● **The input**:
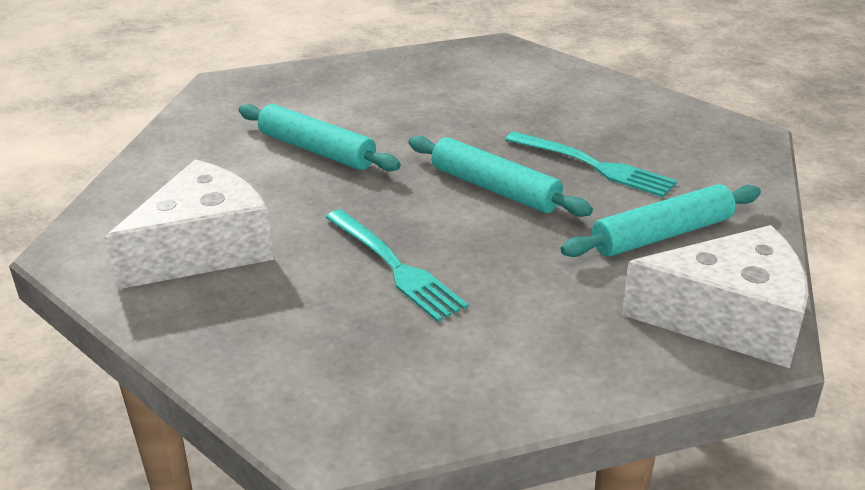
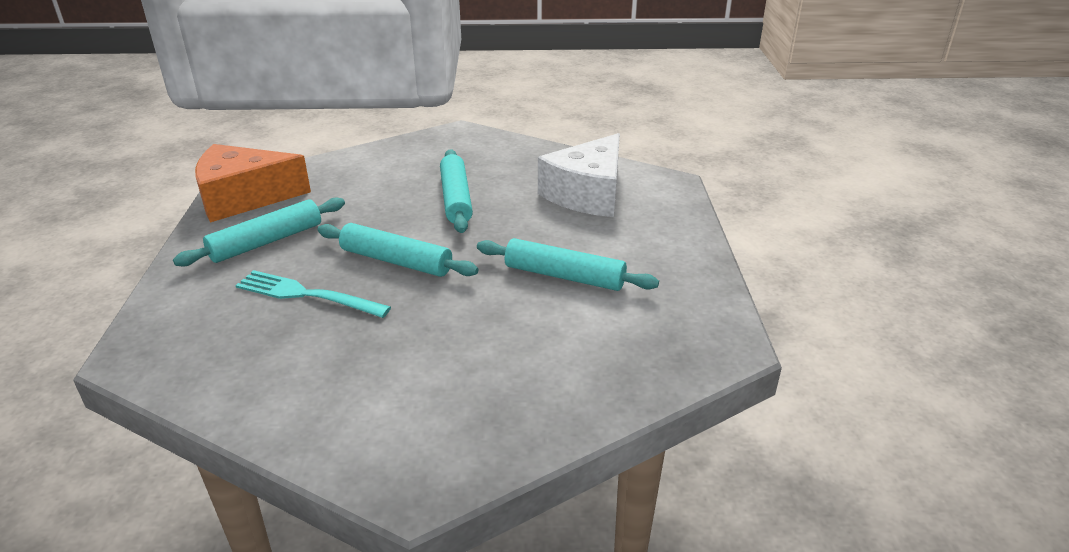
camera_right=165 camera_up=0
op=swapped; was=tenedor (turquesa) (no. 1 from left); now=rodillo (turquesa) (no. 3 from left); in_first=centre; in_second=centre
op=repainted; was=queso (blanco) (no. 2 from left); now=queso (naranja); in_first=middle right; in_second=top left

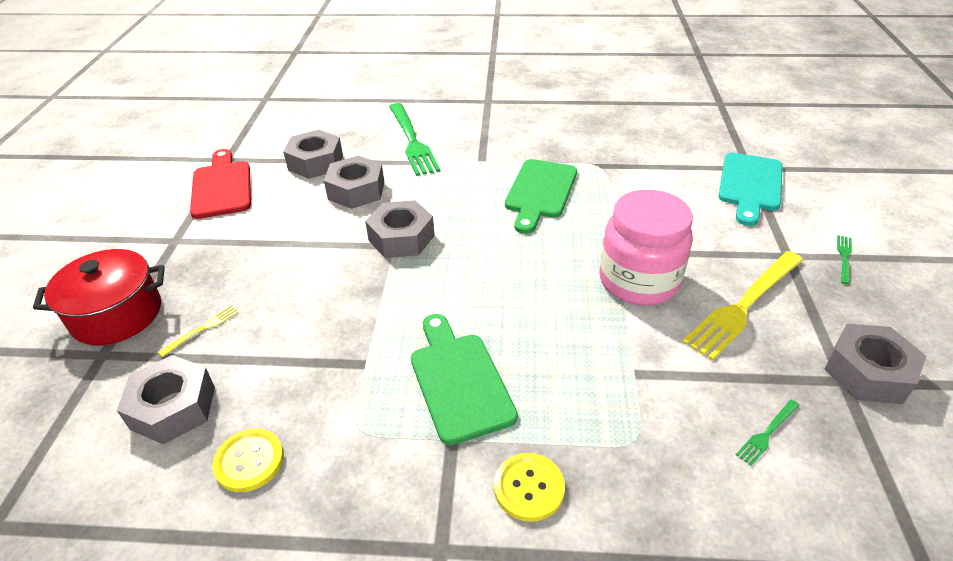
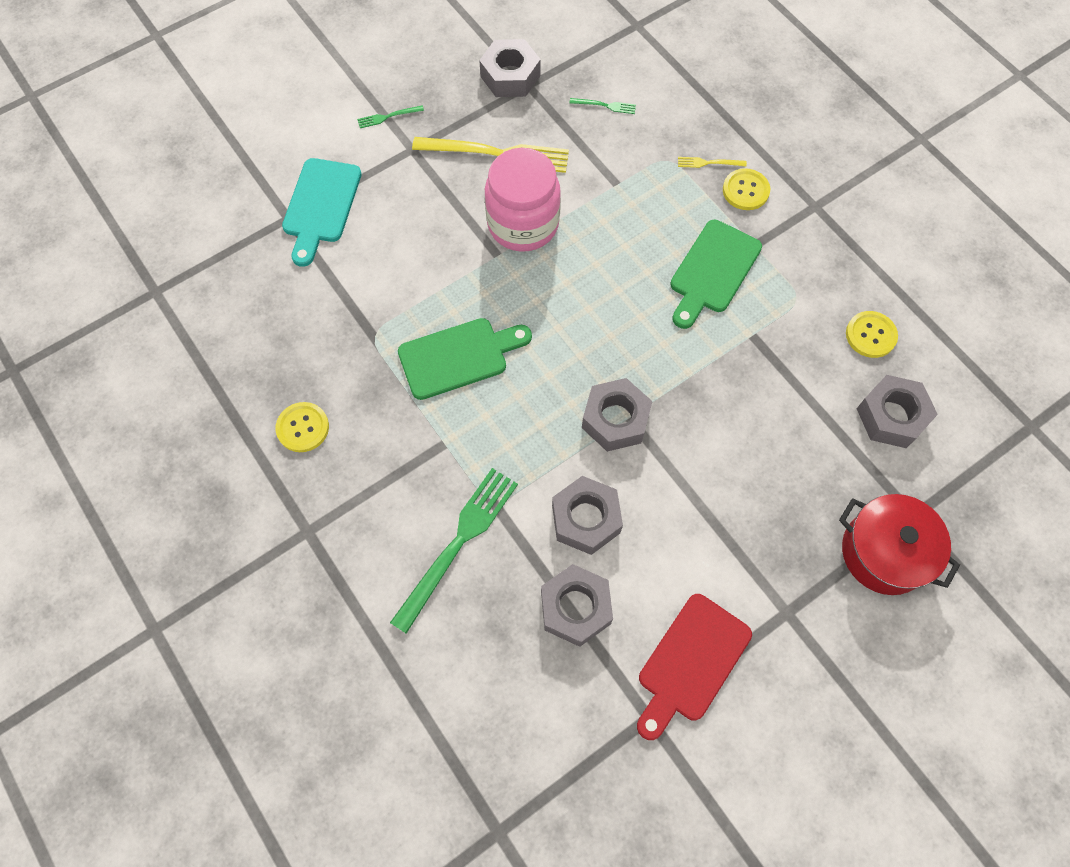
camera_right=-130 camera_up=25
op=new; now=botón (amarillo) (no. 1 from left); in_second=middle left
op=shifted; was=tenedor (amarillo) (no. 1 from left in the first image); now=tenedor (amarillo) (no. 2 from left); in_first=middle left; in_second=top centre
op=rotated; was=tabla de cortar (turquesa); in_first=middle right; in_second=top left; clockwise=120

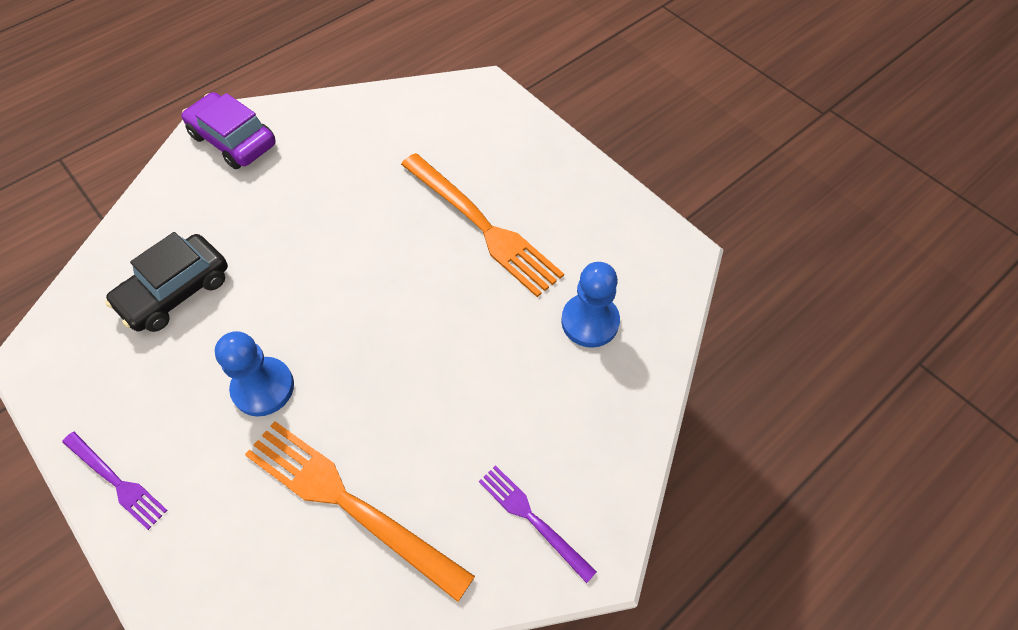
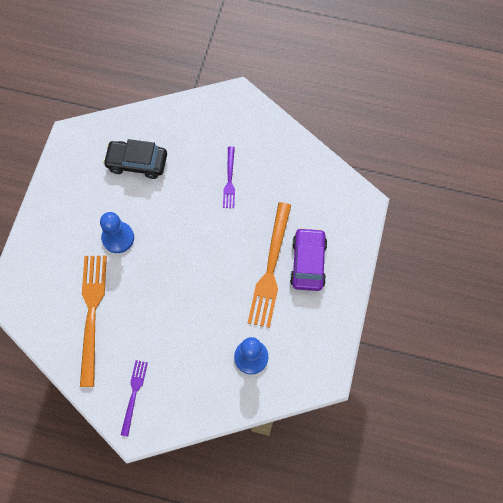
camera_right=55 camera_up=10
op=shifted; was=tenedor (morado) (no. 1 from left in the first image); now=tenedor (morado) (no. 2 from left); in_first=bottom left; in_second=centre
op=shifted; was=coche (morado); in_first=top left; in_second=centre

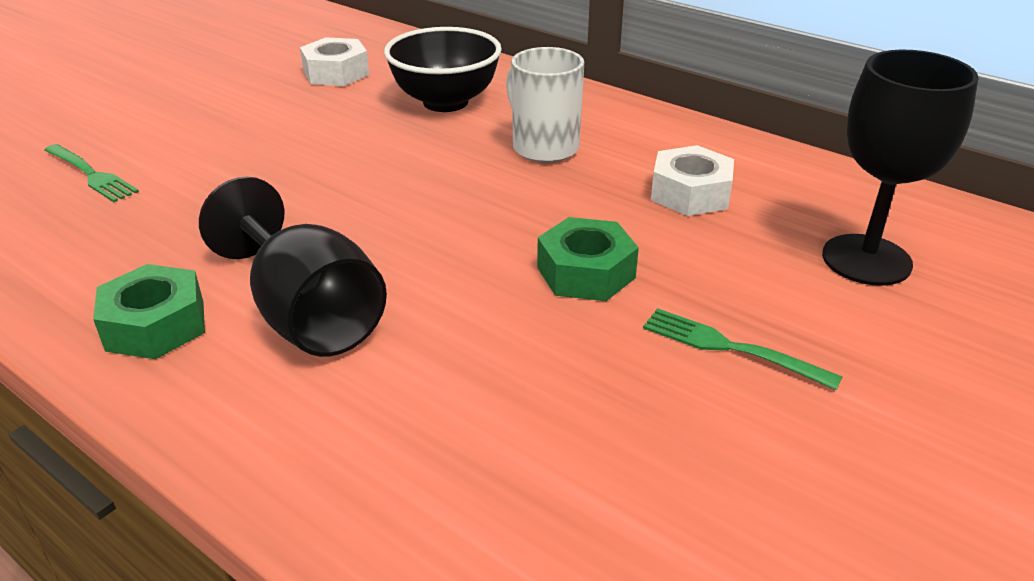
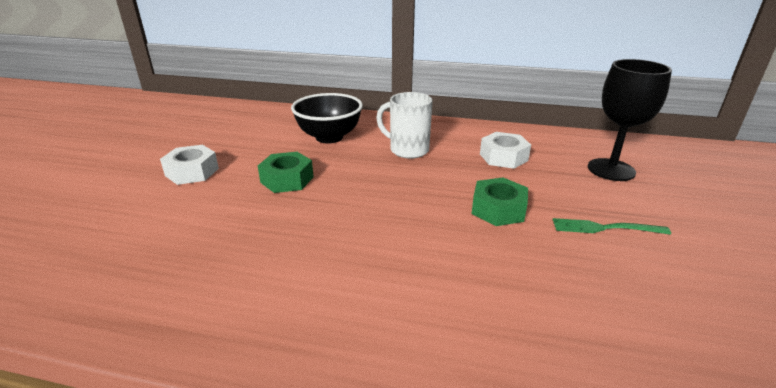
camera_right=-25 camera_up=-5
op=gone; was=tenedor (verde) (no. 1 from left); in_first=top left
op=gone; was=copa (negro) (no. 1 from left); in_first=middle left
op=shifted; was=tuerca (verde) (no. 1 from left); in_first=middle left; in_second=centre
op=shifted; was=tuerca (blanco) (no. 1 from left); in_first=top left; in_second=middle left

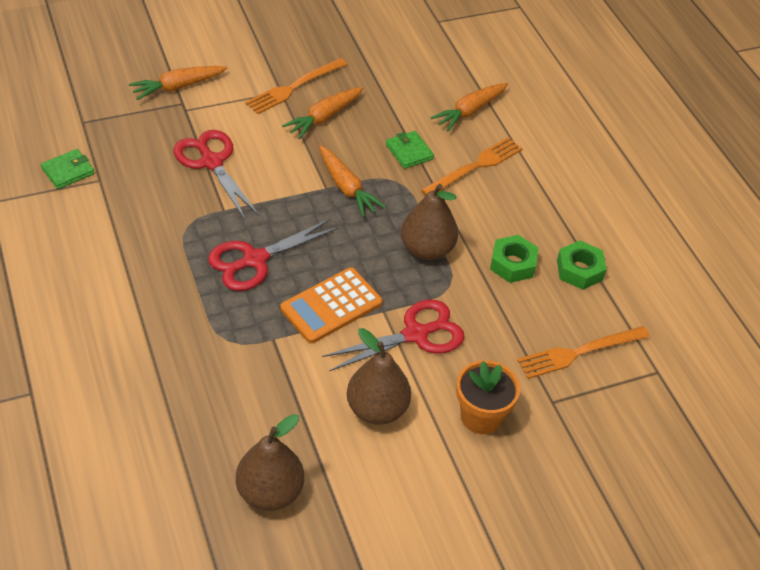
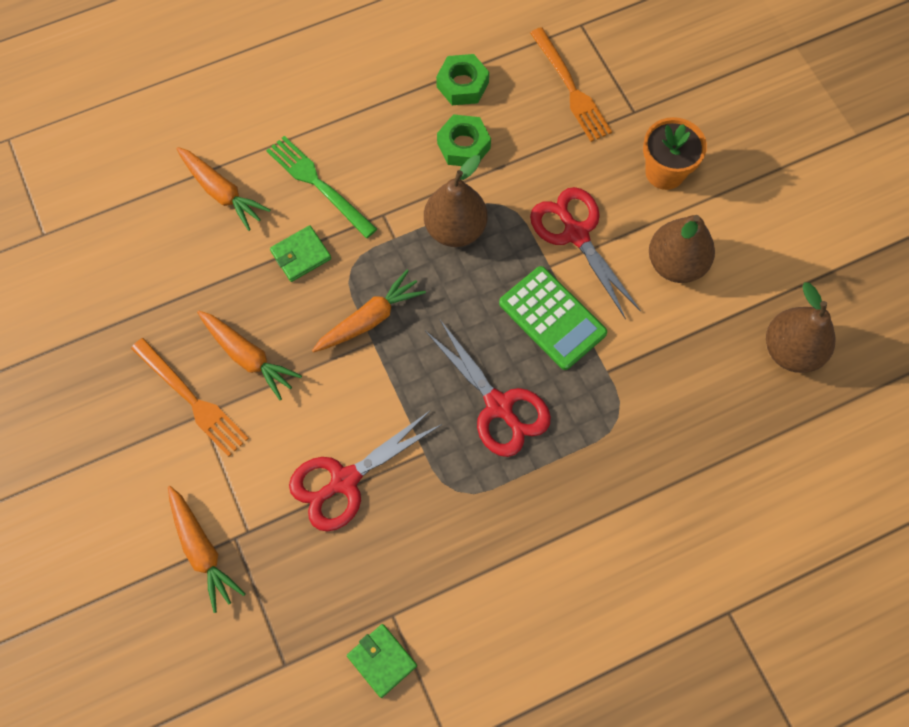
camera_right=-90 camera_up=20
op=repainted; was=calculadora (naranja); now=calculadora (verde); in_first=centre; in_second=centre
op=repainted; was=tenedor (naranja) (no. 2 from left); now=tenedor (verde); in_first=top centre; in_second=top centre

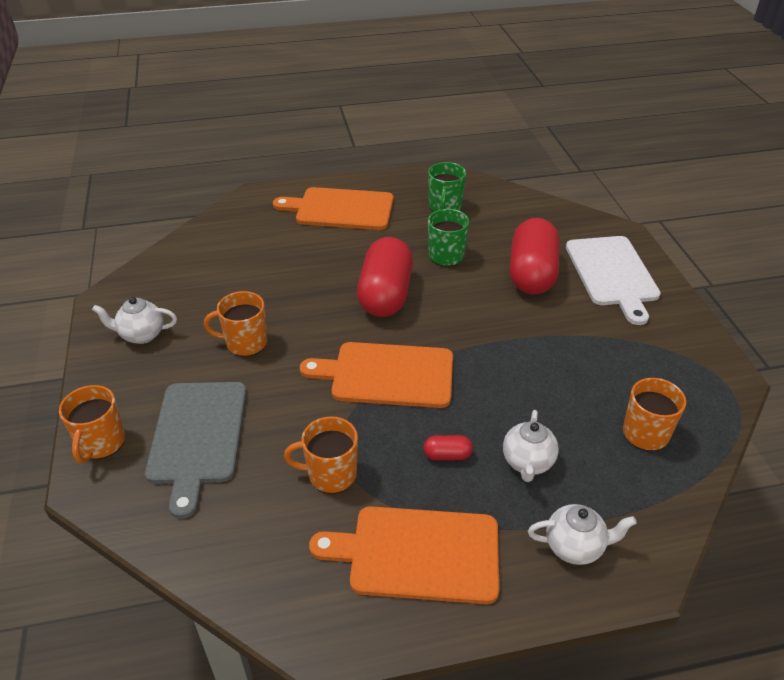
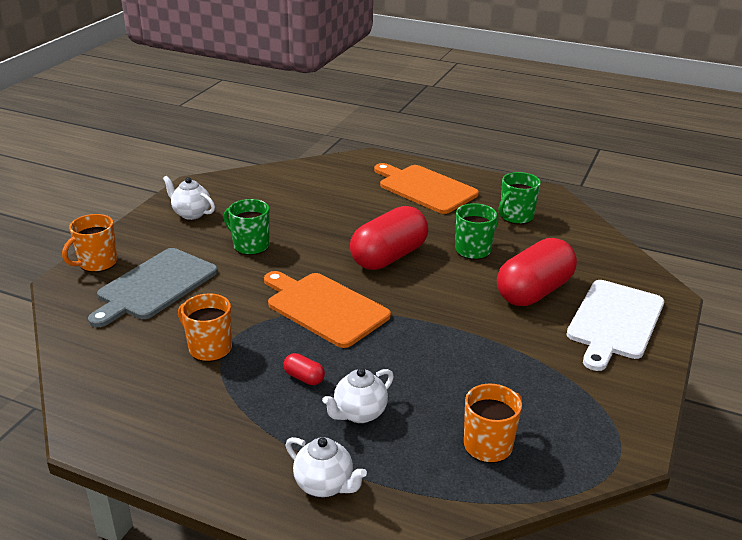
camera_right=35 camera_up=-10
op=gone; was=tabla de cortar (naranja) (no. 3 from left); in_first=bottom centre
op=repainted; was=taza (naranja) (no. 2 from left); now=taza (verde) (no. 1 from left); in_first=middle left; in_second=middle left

● **Directions for this task**: Print the data exactly, from its first line to the line containing "op=swapped; was=tenedor (turquesa)", both included. Omit the pictures.

● **Result of this exercise**:
camera_right=165 camera_up=0
op=swapped; was=tenedor (turquesa) (no. 1 from left); now=rodillo (turquesa) (no. 3 from left); in_first=centre; in_second=centre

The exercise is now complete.